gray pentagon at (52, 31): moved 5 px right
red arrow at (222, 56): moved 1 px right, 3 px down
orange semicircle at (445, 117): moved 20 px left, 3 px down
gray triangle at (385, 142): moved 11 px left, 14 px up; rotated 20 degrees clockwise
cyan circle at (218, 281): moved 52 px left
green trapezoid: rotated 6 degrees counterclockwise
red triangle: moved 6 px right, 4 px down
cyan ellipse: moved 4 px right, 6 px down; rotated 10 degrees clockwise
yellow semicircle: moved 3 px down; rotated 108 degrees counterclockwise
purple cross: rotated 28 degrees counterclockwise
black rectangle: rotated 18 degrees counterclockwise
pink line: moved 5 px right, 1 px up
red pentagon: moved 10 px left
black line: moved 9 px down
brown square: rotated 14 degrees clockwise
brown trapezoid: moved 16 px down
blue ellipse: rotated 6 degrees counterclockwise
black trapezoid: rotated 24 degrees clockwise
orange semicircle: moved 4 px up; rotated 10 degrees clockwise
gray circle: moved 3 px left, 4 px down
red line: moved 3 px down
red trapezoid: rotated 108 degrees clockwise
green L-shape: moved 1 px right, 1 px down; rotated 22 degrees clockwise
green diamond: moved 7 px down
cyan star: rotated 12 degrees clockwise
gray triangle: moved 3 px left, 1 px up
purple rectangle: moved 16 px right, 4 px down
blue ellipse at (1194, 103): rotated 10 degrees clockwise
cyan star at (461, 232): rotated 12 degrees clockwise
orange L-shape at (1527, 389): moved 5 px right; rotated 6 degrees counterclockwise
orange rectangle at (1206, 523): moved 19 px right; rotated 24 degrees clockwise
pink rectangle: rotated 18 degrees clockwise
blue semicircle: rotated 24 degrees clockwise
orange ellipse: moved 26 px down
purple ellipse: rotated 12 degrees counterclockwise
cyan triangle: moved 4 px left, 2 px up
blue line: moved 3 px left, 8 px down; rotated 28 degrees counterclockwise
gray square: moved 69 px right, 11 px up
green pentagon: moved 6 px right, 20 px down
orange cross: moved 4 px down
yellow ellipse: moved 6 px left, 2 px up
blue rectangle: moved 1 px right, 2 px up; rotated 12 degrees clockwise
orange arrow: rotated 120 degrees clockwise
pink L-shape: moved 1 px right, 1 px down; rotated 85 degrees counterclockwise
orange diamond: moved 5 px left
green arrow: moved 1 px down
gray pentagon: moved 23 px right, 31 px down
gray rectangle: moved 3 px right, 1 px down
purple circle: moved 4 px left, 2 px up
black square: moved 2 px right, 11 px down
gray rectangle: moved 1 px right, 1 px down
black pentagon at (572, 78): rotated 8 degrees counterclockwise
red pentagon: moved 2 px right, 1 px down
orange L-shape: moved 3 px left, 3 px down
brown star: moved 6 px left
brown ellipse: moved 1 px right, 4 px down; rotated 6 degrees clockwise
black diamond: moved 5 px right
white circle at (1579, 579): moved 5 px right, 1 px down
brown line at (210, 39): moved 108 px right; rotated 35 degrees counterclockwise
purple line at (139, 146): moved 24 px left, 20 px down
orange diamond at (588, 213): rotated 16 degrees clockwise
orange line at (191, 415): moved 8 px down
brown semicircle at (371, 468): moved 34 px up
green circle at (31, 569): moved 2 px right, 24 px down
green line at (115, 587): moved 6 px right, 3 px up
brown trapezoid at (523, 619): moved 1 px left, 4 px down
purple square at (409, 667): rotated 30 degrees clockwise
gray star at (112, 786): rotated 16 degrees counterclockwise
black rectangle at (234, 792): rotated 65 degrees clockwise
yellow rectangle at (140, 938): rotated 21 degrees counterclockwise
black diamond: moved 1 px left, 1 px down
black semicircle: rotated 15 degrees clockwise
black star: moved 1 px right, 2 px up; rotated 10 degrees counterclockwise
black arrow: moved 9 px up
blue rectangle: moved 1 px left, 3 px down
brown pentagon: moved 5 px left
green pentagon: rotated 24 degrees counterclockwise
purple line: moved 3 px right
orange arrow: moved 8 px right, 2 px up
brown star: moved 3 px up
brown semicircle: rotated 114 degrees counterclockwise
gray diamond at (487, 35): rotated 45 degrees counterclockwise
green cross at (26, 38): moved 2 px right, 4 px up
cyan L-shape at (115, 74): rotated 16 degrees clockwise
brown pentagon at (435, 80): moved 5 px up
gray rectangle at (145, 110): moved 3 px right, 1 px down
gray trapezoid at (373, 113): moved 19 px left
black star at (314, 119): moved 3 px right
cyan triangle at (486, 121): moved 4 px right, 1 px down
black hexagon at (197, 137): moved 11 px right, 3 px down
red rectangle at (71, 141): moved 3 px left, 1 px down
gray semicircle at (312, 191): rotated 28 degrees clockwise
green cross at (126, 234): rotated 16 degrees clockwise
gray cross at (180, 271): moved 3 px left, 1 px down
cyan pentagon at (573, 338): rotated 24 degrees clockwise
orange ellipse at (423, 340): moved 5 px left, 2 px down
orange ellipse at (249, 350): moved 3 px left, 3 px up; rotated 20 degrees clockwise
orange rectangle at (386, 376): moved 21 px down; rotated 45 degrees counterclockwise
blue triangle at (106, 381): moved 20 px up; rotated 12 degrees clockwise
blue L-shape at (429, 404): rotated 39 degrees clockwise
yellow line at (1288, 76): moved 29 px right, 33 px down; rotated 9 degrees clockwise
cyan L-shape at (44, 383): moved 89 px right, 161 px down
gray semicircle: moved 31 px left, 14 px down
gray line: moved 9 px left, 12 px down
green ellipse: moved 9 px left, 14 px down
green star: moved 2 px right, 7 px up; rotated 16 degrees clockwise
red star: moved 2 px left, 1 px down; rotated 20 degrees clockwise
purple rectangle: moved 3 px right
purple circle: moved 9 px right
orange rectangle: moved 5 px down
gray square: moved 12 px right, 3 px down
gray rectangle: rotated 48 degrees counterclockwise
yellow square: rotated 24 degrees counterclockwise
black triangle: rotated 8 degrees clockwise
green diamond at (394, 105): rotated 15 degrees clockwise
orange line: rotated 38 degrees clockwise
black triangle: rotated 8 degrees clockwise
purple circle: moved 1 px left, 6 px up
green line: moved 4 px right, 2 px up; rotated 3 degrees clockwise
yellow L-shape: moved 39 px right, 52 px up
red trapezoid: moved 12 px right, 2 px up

--

§ Your objective: Only the lines containing the word "diamond" should be returned from the data above.

§ Solution to this problem:
green diamond: moved 7 px down
orange diamond: moved 5 px left
black diamond: moved 5 px right
orange diamond at (588, 213): rotated 16 degrees clockwise
black diamond: moved 1 px left, 1 px down
gray diamond at (487, 35): rotated 45 degrees counterclockwise
green diamond at (394, 105): rotated 15 degrees clockwise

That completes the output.